Material shown below:
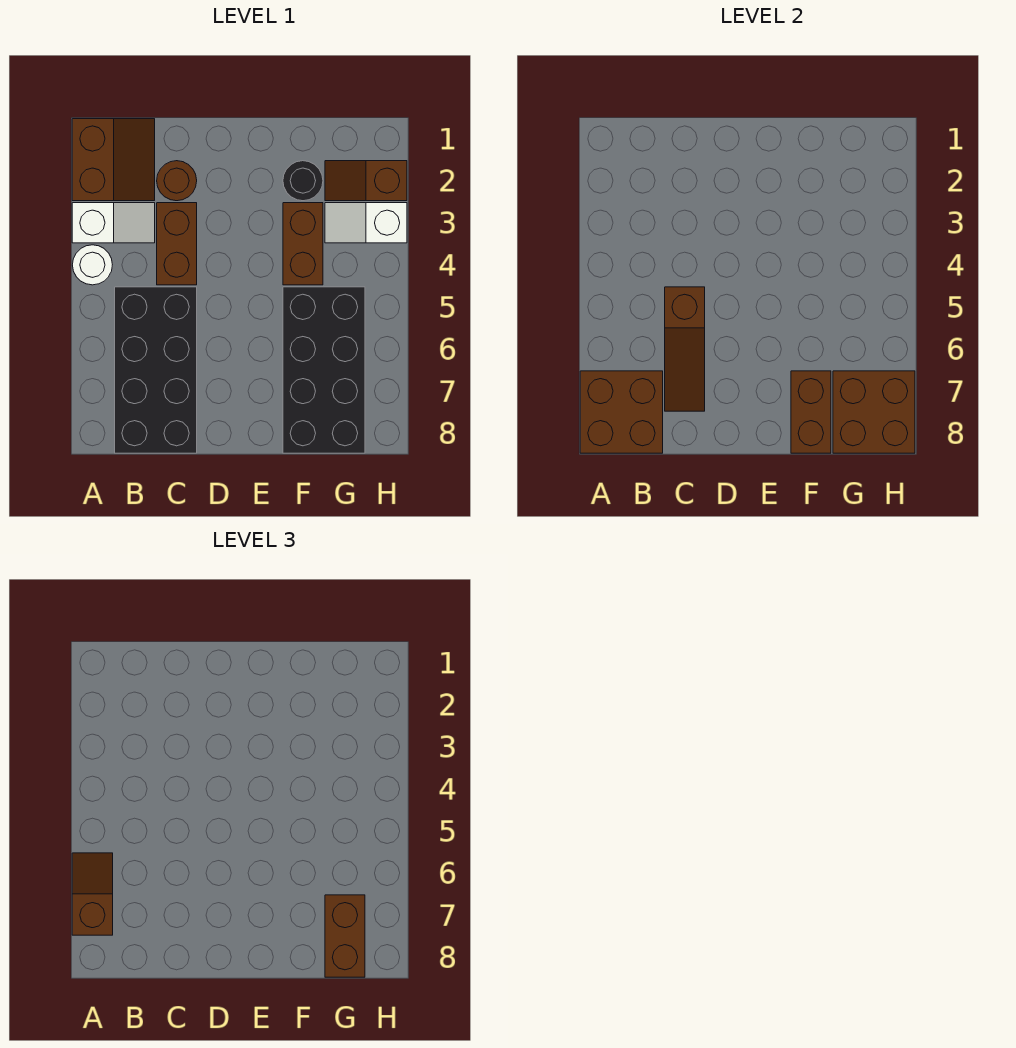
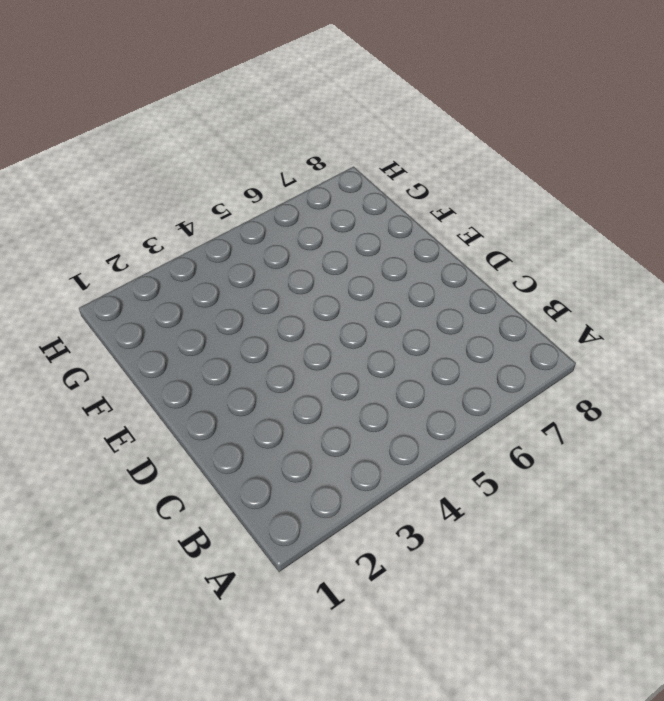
none -> brown slope A1:B2 level 1 top A
none -> white slope A3:B3 level 1 top A
none -> white round brick A4 level 1

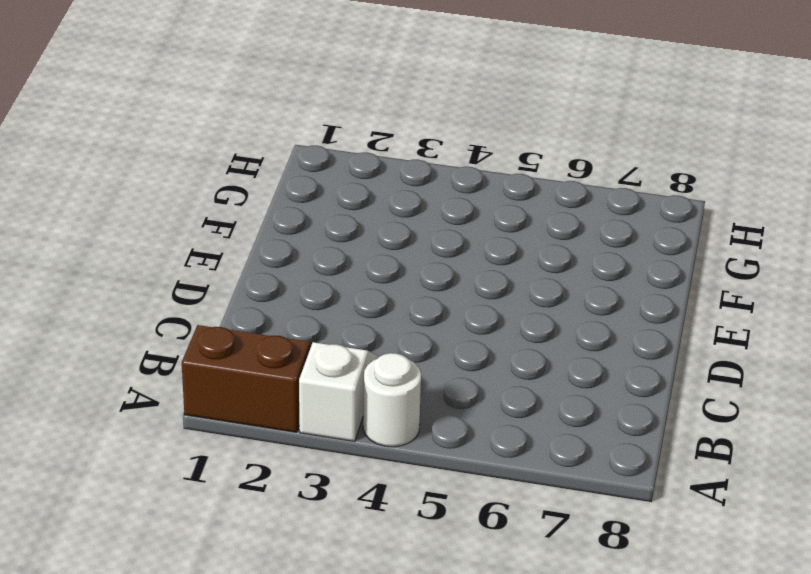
none -> black brick B5:C8 level 1
none -> brown round brick C2 level 1
none -> brown brick C3:C4 level 1

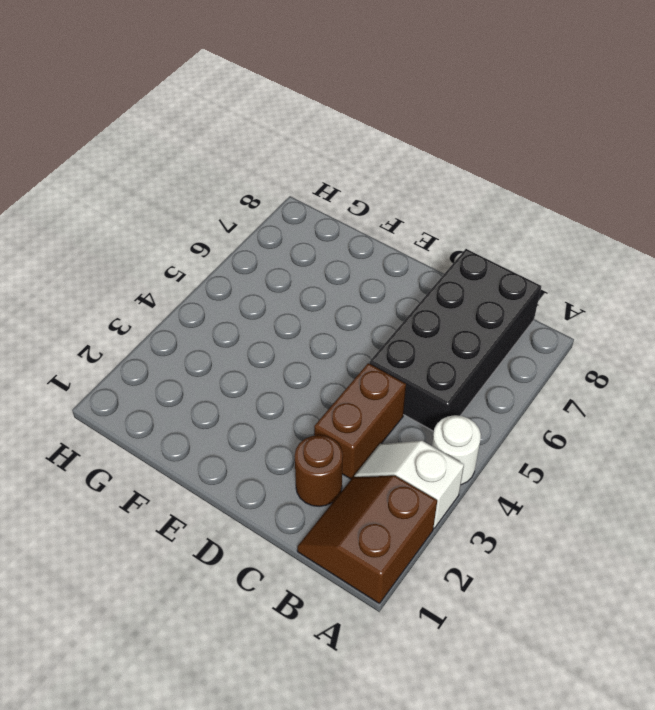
none -> black round brick F2 level 1
none -> brown brick F3:F4 level 1
none -> black brick F5:G8 level 1

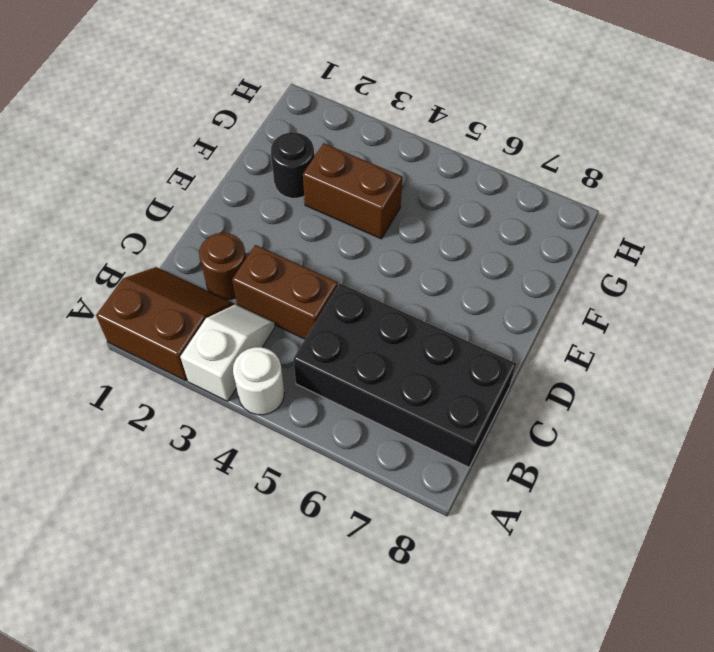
none -> black brick F5:G8 level 1
none -> brown slope G2:H2 level 1 top H
none -> white slope G3:H3 level 1 top H

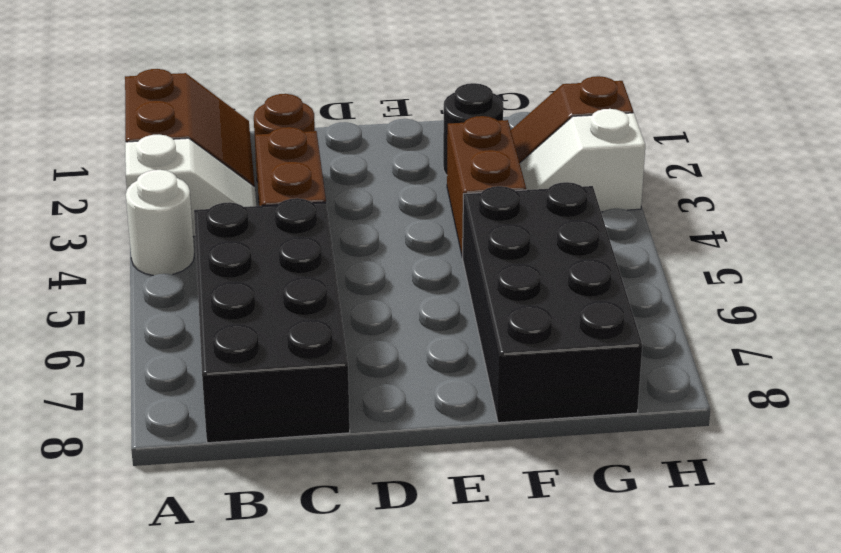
none -> brown brick A7:B8 level 2
none -> brown slope C5:C7 level 2 top 5
none -> brown brick F7:F8 level 2

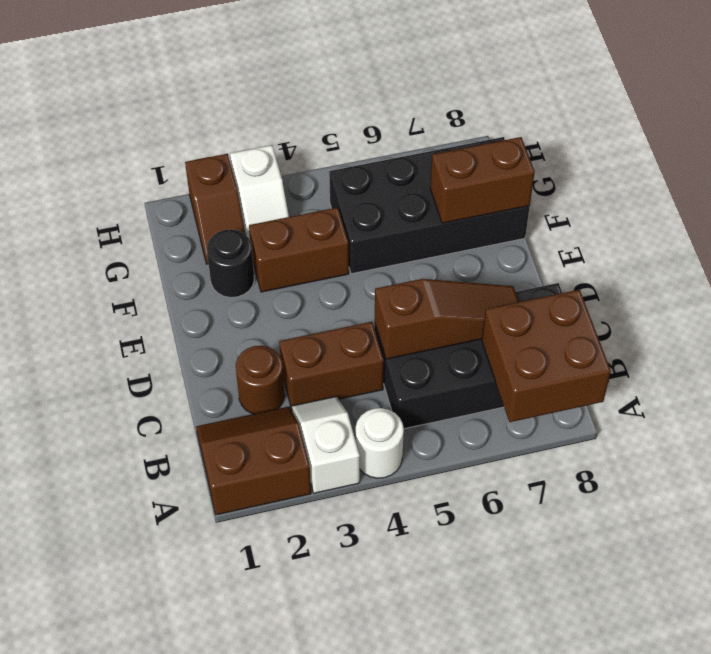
none -> brown brick G7:H8 level 2
none -> brown slope A6:A7 level 3 top 7
none -> brown brick G7:G8 level 3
End of Material shown.
[Try it]:
Excluding all pictures, print exactly and only the lines from the line with "none -> brown brick C3:C4 level 1" through the end of the records above, both ends included.

[Reply to the task]:
none -> brown brick C3:C4 level 1

none -> black round brick F2 level 1
none -> brown brick F3:F4 level 1
none -> black brick F5:G8 level 1

none -> black brick F5:G8 level 1
none -> brown slope G2:H2 level 1 top H
none -> white slope G3:H3 level 1 top H

none -> brown brick A7:B8 level 2
none -> brown slope C5:C7 level 2 top 5
none -> brown brick F7:F8 level 2

none -> brown brick G7:H8 level 2
none -> brown slope A6:A7 level 3 top 7
none -> brown brick G7:G8 level 3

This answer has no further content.